| Aim of the task |
Down to the last line of the listing, starting at the one with "R102: none -> 56 (N6, N14)", retype each line exactly. Do not copy the pictures.

==*==

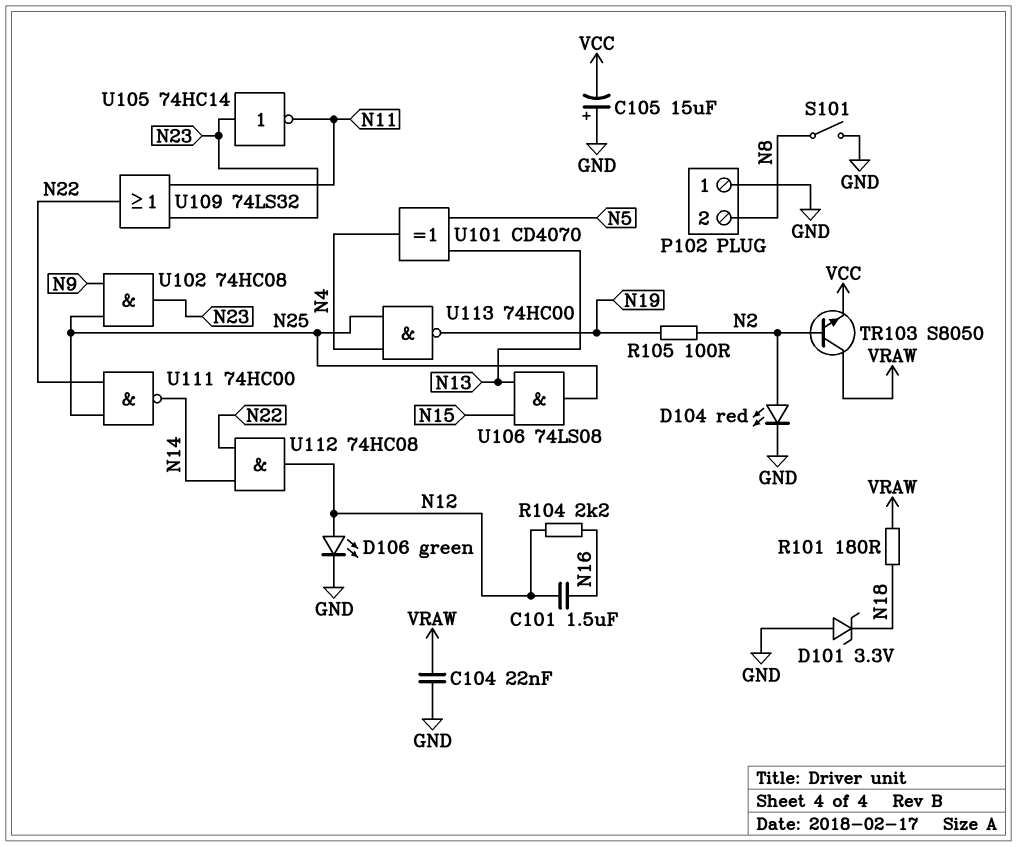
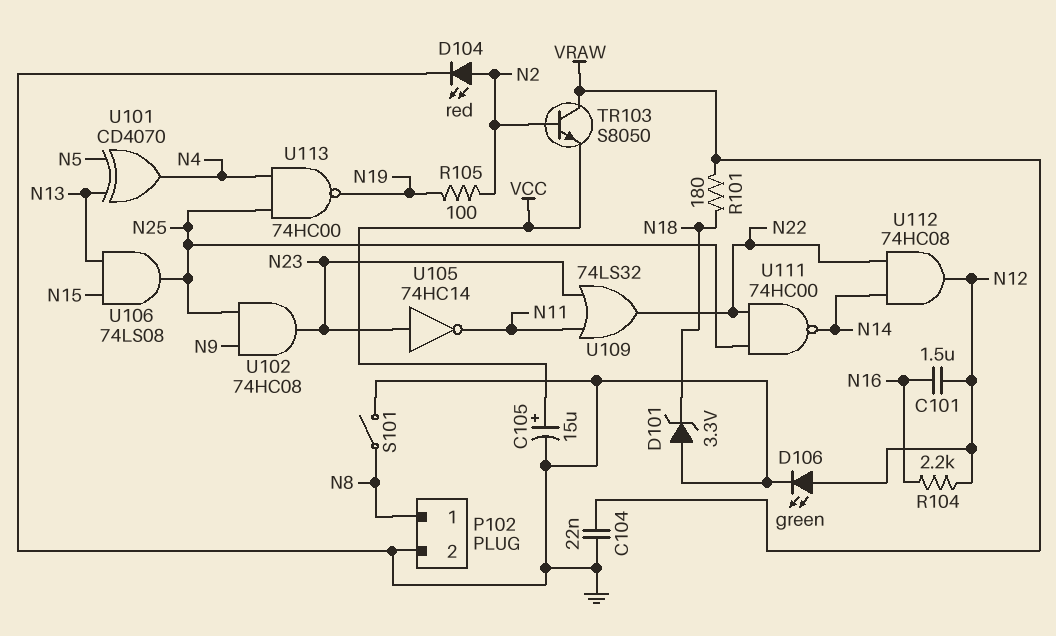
C105: 15uF (plus GND, minus VCC) -> 15uF (plus VCC, minus GND)
P102 pin 1: GND -> N8
P102 pin 2: N8 -> GND

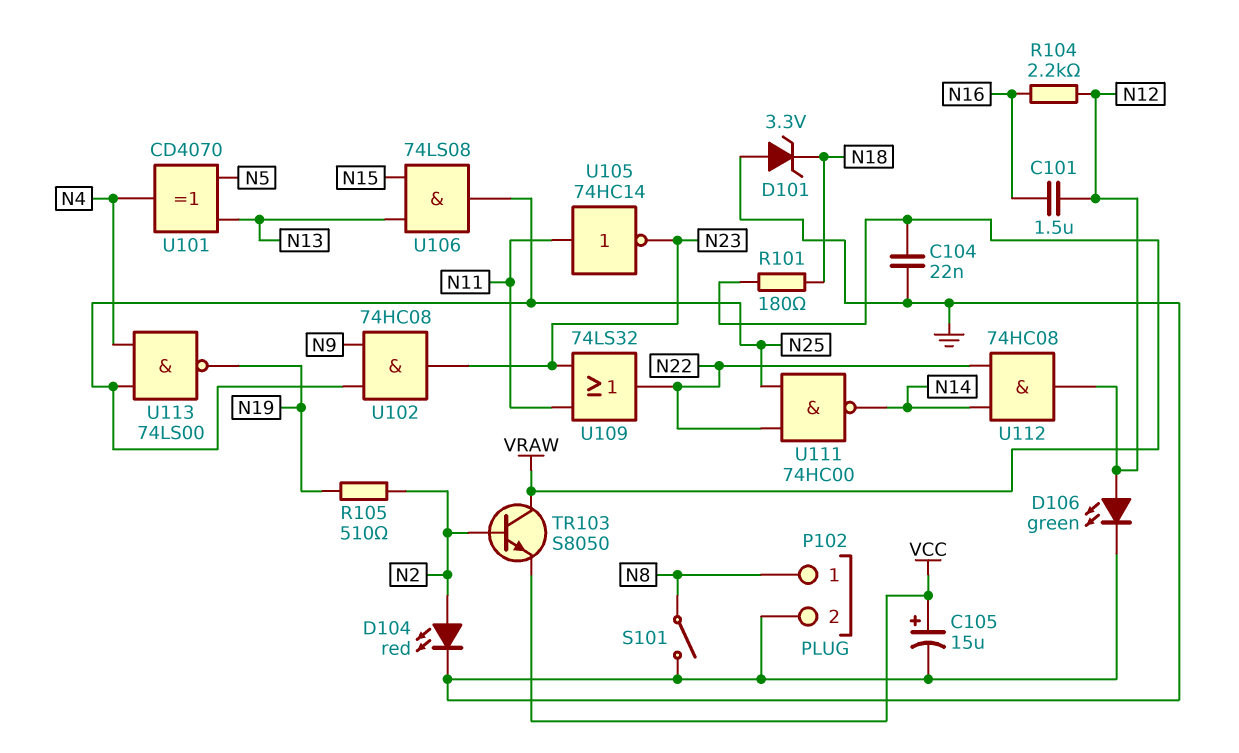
R105: 100 (N2, N19) -> 510 (N2, N19)
U105: NOT 74HC14 (in N23, out N11) -> NOT 74HC14 (in N11, out N23)
U113: NAND 74HC00 (in N4, in N25, out N19) -> NAND 74LS00 (in N4, in N25, out N19)

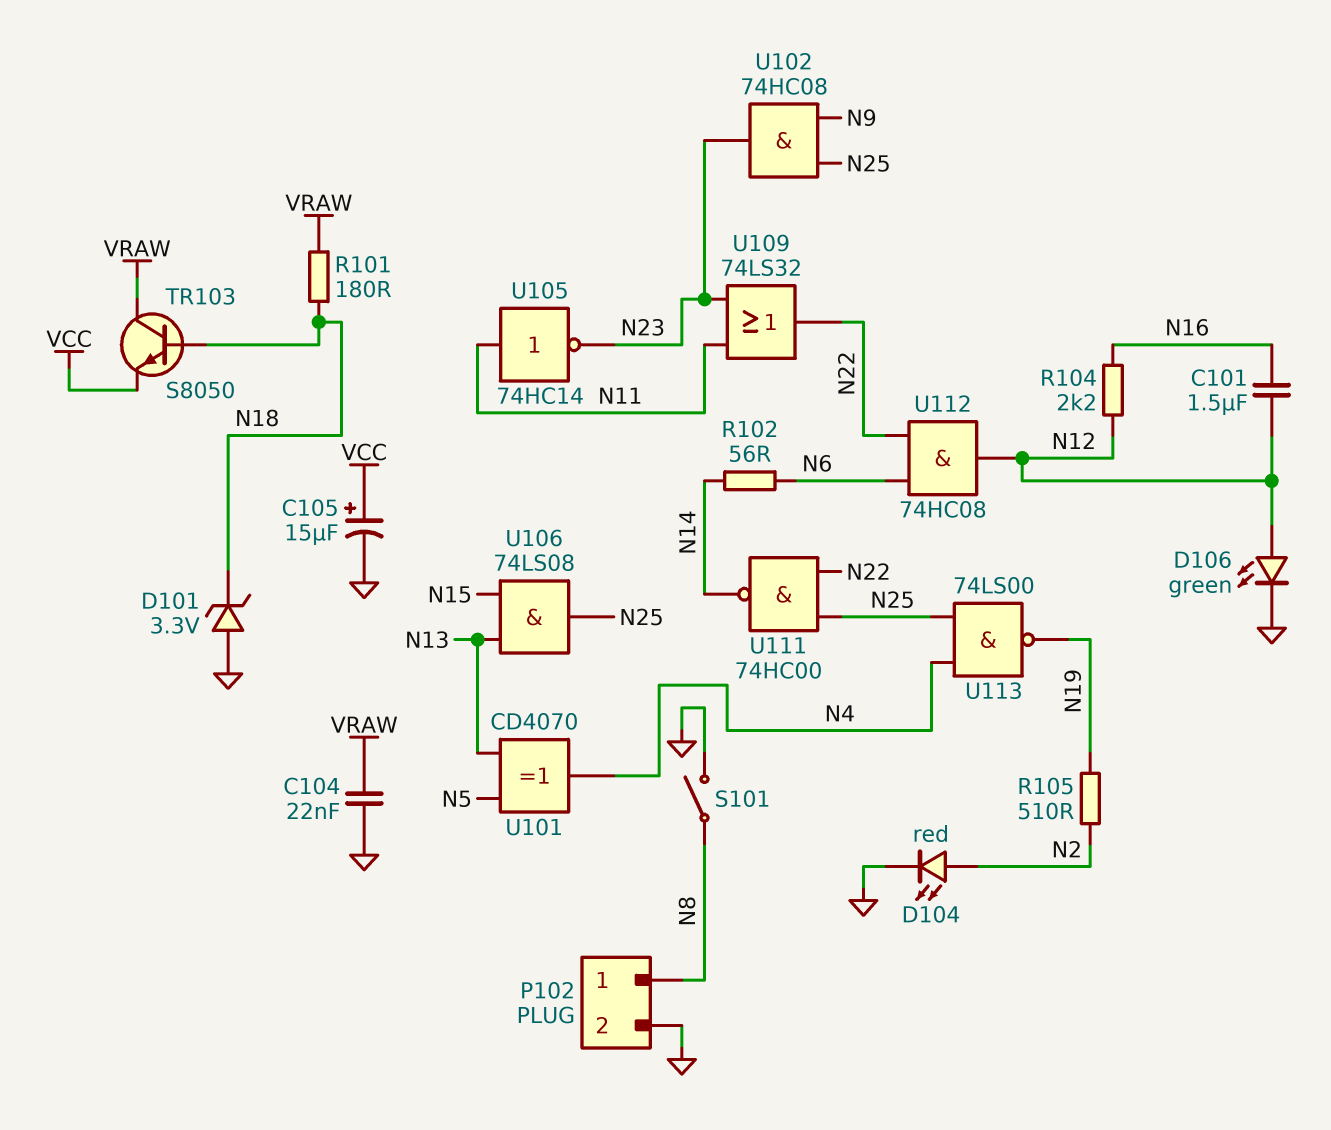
R102: none -> 56 (N6, N14)
TR103: NPN S8050 (B N2, C VRAW, E VCC) -> NPN S8050 (B N18, C VRAW, E VCC)
U112: AND 74HC08 (in N14, in N22, out N12) -> AND 74HC08 (in N6, in N22, out N12)

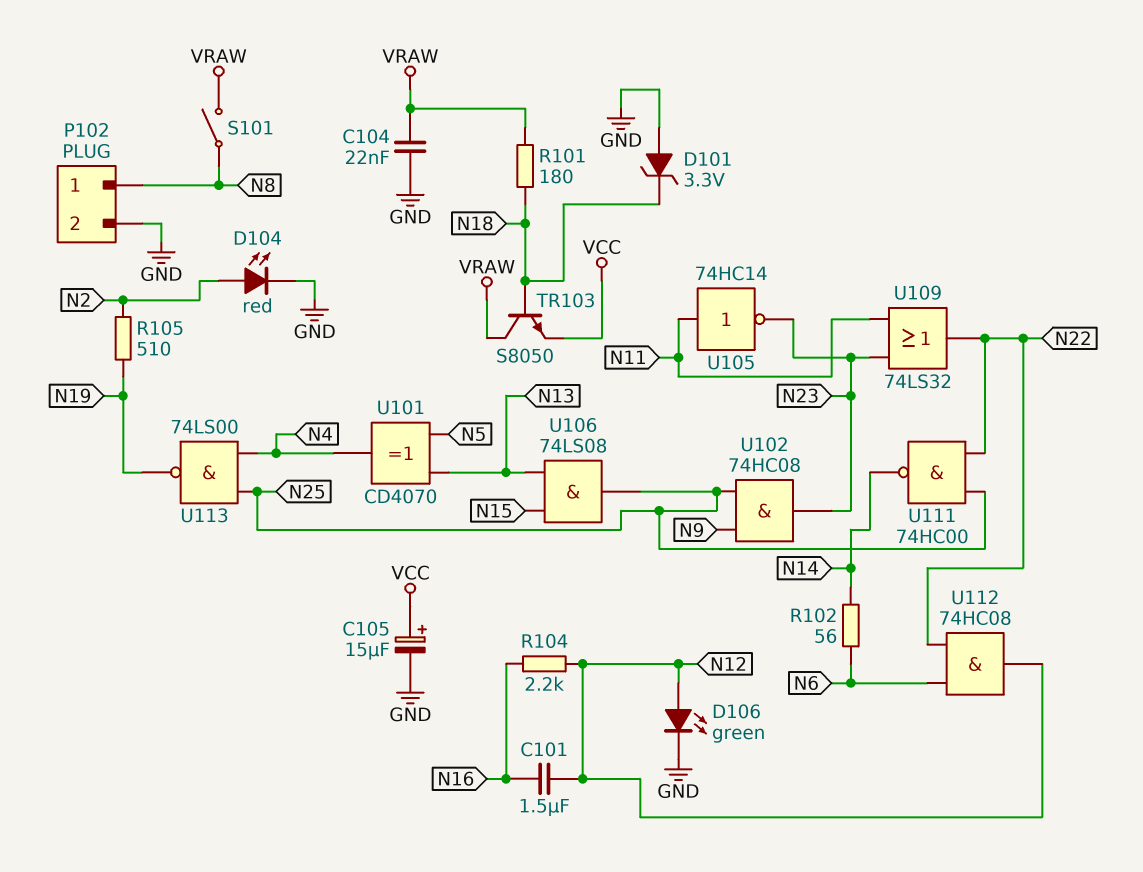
S101: switch (GND, N8) -> switch (N8, VRAW)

==*==

| Finished task |
R102: none -> 56 (N6, N14)
TR103: NPN S8050 (B N2, C VRAW, E VCC) -> NPN S8050 (B N18, C VRAW, E VCC)
U112: AND 74HC08 (in N14, in N22, out N12) -> AND 74HC08 (in N6, in N22, out N12)

S101: switch (GND, N8) -> switch (N8, VRAW)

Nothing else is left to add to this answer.